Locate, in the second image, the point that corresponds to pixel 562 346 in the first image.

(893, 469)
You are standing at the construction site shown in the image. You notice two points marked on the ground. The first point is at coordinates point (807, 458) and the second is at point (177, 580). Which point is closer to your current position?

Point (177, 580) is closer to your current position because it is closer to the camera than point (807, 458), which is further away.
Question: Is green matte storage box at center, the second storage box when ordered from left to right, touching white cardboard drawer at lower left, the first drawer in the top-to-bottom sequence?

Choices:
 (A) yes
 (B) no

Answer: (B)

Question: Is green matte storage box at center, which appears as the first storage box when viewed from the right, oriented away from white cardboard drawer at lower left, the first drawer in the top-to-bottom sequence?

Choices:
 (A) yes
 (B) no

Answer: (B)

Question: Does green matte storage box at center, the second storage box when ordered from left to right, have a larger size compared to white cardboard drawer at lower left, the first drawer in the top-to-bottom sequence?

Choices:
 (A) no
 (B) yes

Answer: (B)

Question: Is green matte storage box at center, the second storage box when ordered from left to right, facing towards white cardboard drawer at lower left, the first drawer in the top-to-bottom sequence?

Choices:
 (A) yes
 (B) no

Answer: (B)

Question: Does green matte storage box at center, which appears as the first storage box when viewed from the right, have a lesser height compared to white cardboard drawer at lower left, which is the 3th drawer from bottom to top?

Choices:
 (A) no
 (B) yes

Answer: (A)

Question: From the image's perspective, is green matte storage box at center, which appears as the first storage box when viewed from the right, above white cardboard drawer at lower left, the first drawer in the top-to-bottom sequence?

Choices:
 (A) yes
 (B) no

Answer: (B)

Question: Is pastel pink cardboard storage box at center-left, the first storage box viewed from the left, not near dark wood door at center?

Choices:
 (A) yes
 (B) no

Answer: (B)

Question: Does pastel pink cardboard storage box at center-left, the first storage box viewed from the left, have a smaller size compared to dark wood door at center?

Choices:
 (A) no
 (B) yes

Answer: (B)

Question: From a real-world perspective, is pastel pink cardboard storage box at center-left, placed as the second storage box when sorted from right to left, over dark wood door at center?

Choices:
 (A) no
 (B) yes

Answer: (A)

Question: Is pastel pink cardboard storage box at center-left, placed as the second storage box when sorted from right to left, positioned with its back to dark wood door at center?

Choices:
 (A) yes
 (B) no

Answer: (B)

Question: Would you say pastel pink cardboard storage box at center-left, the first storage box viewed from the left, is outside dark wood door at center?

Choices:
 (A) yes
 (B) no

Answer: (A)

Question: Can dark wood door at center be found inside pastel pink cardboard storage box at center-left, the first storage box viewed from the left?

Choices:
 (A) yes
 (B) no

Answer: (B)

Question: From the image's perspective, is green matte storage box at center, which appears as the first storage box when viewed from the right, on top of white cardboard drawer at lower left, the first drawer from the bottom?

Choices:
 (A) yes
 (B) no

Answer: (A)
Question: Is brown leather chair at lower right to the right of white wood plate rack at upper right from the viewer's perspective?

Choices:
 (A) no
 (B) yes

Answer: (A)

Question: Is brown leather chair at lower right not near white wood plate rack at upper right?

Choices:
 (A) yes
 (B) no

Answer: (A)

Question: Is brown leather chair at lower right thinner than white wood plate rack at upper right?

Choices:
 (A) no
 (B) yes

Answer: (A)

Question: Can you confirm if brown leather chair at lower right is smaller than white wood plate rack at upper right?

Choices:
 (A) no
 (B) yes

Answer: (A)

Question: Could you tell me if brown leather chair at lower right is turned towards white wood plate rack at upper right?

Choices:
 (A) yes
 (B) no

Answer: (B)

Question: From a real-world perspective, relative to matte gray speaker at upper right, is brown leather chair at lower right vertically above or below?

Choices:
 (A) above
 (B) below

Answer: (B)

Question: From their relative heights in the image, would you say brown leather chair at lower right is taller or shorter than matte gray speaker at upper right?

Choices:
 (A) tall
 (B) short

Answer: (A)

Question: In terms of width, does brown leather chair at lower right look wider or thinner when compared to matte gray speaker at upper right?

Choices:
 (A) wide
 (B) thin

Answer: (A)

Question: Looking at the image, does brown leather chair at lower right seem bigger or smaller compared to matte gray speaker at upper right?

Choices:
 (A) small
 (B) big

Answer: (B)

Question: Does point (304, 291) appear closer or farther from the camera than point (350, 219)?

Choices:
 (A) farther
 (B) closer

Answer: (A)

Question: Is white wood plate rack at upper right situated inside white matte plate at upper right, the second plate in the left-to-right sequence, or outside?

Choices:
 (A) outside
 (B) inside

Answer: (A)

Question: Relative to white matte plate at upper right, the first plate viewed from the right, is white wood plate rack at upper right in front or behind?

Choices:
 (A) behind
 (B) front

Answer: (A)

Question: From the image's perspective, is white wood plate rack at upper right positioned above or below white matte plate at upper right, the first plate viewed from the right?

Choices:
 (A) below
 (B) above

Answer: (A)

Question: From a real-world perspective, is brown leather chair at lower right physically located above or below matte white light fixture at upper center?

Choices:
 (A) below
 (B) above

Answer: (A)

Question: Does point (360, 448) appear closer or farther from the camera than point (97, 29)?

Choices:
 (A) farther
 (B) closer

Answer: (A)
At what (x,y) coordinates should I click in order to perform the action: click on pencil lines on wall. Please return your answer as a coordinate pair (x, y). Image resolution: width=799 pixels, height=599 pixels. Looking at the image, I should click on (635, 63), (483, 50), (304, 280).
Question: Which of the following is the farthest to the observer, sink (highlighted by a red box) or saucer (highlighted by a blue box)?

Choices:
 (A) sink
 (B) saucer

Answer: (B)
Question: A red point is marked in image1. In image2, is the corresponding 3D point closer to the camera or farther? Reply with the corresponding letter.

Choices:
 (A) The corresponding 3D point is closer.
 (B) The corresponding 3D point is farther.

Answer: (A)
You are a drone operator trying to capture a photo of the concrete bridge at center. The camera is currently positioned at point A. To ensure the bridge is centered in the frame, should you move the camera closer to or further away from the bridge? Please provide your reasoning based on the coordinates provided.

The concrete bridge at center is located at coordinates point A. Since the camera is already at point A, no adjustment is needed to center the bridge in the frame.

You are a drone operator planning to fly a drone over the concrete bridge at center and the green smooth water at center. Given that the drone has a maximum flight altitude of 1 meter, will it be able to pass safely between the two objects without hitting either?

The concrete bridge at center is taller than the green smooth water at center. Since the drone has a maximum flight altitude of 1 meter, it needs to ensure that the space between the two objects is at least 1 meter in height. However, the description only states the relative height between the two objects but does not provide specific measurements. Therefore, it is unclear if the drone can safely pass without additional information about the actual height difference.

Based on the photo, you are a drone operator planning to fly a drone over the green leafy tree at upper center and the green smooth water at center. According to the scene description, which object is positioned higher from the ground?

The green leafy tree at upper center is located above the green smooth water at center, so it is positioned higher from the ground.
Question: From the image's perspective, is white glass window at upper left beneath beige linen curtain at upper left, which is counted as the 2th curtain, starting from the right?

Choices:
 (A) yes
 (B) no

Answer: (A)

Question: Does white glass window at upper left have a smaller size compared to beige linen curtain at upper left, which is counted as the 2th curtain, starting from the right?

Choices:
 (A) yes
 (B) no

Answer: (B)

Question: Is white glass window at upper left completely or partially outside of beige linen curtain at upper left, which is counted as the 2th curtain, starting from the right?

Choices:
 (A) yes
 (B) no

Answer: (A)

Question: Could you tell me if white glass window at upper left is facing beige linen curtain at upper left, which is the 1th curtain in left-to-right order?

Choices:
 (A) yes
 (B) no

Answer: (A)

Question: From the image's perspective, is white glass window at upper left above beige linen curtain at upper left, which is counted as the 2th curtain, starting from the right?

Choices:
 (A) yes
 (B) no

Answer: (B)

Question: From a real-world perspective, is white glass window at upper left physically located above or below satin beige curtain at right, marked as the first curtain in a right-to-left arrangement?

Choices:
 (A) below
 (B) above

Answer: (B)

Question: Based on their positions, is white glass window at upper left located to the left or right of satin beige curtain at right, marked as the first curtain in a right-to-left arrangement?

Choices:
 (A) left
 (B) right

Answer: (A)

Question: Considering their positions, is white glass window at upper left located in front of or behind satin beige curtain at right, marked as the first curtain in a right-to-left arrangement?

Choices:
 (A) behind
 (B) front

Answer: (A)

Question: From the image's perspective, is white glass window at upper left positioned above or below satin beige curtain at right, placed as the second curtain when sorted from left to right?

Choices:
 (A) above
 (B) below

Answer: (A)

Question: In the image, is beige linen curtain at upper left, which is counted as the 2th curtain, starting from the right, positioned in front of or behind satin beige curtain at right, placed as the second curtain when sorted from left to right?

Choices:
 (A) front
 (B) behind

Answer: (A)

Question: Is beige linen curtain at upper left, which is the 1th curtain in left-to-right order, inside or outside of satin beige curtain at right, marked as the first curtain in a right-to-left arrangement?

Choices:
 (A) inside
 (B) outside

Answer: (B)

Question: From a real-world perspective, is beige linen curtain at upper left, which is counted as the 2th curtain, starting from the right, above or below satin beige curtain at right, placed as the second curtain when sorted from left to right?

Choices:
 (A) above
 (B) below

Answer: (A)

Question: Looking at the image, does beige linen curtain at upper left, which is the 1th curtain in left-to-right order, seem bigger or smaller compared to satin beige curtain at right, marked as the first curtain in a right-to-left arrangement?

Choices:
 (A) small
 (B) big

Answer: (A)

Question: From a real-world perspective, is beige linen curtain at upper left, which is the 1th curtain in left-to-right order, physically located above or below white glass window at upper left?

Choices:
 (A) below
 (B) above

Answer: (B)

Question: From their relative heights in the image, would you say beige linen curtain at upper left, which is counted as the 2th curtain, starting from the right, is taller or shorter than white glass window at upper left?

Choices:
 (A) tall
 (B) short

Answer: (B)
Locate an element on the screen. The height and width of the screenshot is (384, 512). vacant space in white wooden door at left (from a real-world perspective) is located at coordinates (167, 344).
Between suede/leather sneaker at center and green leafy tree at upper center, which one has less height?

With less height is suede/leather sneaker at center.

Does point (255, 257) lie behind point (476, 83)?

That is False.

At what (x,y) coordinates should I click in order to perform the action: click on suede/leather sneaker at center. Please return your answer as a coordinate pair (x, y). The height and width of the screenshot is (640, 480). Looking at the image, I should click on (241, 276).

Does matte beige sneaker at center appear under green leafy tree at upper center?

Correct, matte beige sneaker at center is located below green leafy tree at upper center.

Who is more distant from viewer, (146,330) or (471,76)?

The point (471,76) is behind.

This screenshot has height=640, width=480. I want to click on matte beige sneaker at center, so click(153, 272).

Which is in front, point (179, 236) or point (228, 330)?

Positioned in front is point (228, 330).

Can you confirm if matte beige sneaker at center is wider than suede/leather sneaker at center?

---------------

- WHAT NEEDS TO BE DONE: How many lines in the listing above contain the string "corresponding", with case counting? Reply with the number only.

- TASK RESPONSE: 3